Instructions for the task ▸ Extract the final stretch of the data: the line that contains "Q103: NPN BC547" and every line after it, unaltered, and no other lines.

[Opening Data for analysis section]

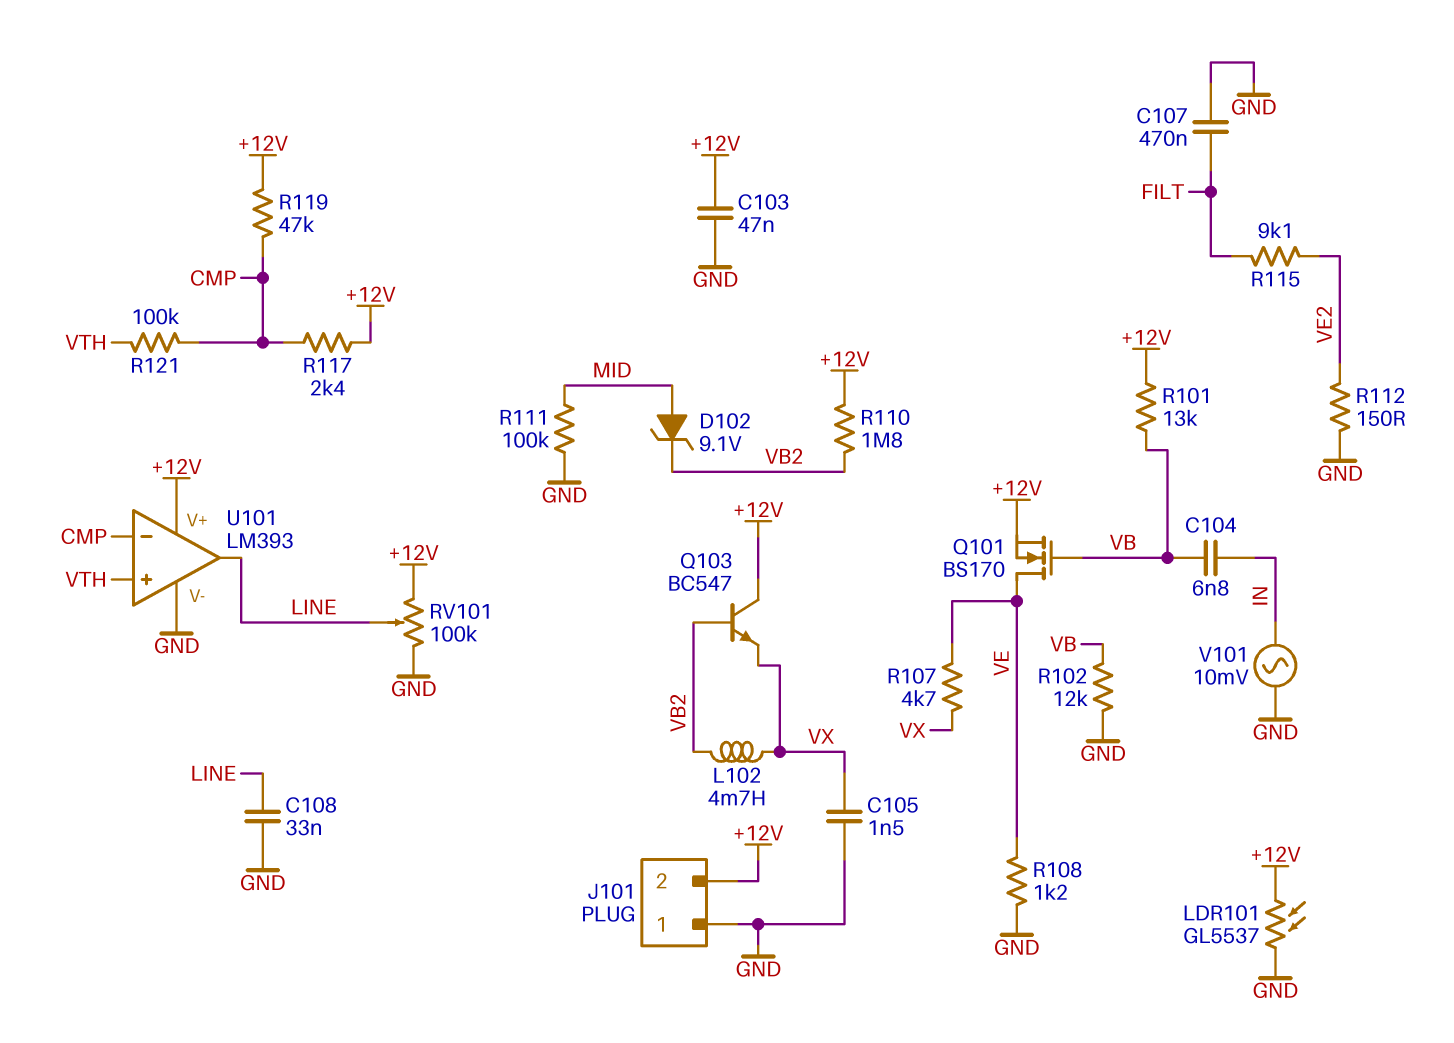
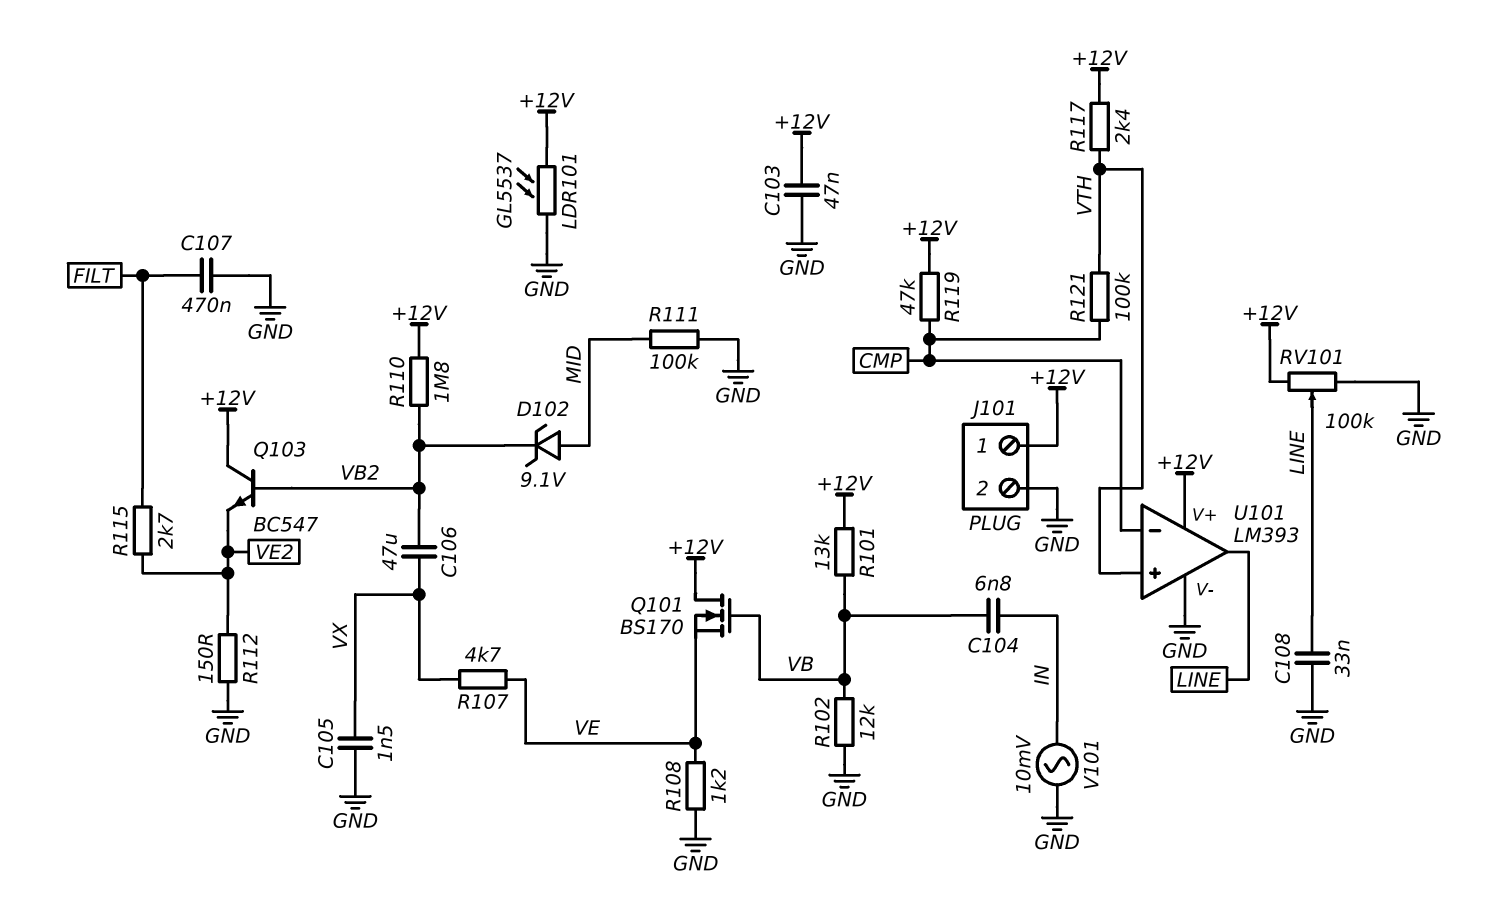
C106: none -> 47uF (VB2, VX)
J101 pin 1: GND -> +12V
J101 pin 2: +12V -> GND
L102: 4.7mH (VB2, VX) -> none
Q101: NMOS BS170 (G VB, D VE, S +12V) -> NMOS BS170 (G VB, D +12V, S VE)
Q103: NPN BC547 (B VB2, C +12V, E VX) -> NPN BC547 (B VB2, C +12V, E VE2)
R115: 9.1k (FILT, VE2) -> 2.7k (FILT, VE2)
R117: 2.4k (+12V, CMP) -> 2.4k (+12V, VTH)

[Closing Data for analysis section]

Result ▸
Q103: NPN BC547 (B VB2, C +12V, E VX) -> NPN BC547 (B VB2, C +12V, E VE2)
R115: 9.1k (FILT, VE2) -> 2.7k (FILT, VE2)
R117: 2.4k (+12V, CMP) -> 2.4k (+12V, VTH)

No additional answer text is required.